### Exercise data
"""

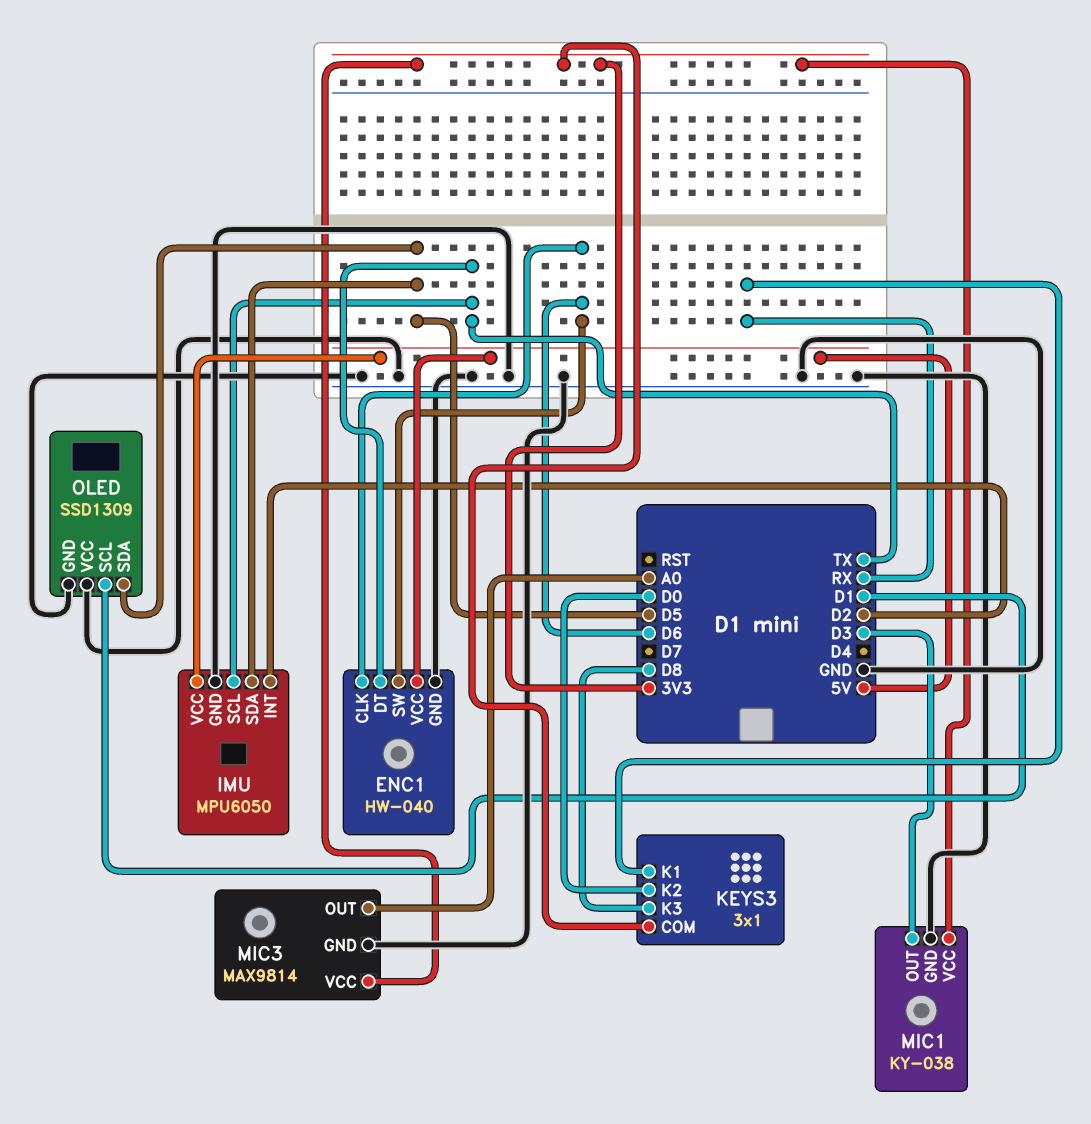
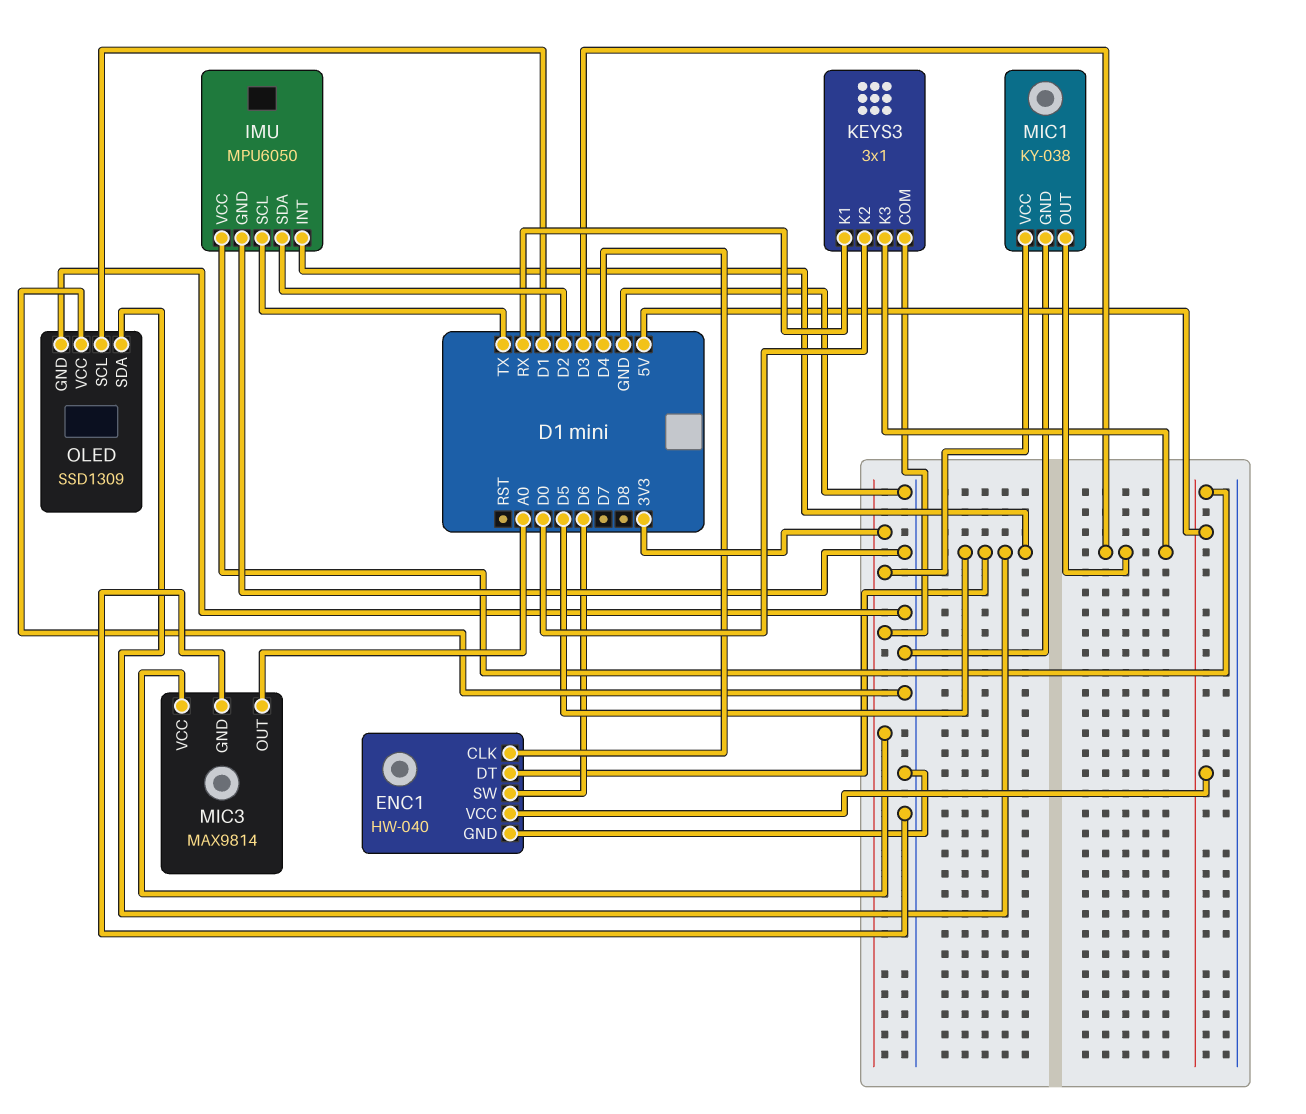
ENC1 pin CLK: D6 -> D4
ENC1 pin DT: TX -> D5
IMU pin INT: D2 -> D5
IMU pin SDA: D5 -> D2
KEYS3 pin K3: D8 -> D3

"""

### What the task requires
Nothing but the lines from the line that contains "IMU pin INT: D2 -> D5" to the last line of the records above should appear in the answer; please copy them exactly.

### Answer section
IMU pin INT: D2 -> D5
IMU pin SDA: D5 -> D2
KEYS3 pin K3: D8 -> D3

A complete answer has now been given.